Take every line in the entries that includes the word "image" and copy it.

» Supplied material
● ● ● ● ●

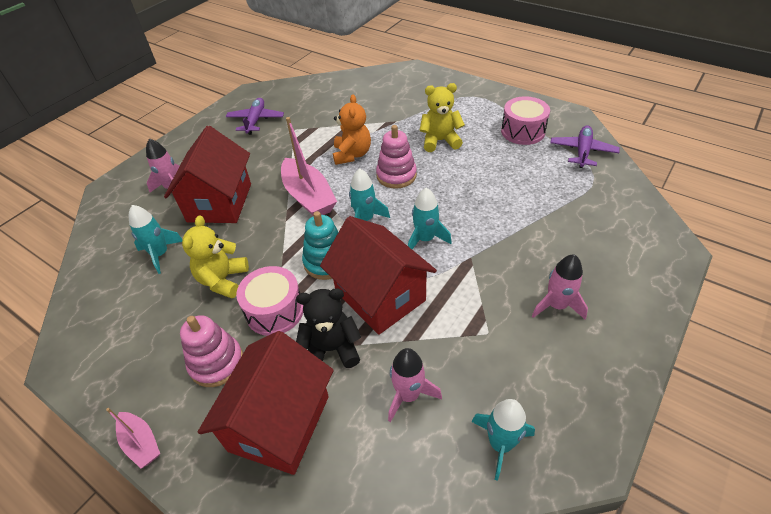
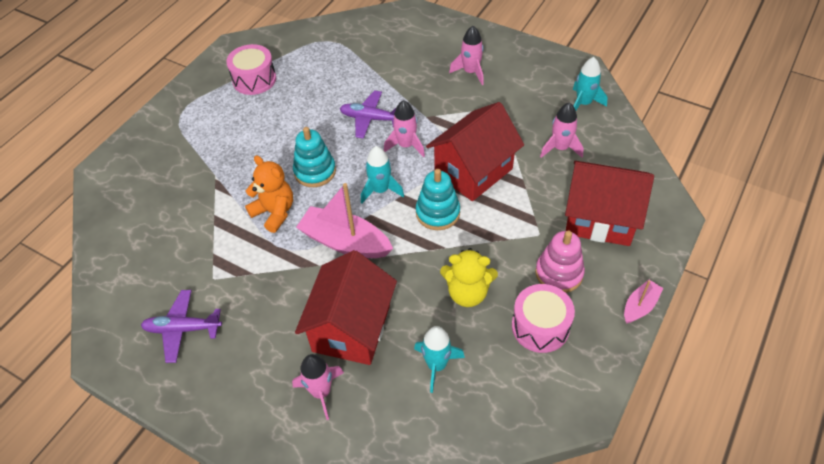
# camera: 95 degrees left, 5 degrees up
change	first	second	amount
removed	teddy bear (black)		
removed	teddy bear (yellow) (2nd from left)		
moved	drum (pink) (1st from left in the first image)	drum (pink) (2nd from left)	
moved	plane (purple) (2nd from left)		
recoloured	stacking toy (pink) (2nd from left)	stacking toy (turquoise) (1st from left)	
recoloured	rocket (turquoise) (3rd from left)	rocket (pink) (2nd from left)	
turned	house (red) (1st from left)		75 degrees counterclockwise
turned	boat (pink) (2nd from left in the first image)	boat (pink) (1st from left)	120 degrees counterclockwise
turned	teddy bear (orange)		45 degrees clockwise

● ● ● ● ●

» Answer to this problem
moved	drum (pink) (1st from left in the first image)	drum (pink) (2nd from left)	
turned	boat (pink) (2nd from left in the first image)	boat (pink) (1st from left)	120 degrees counterclockwise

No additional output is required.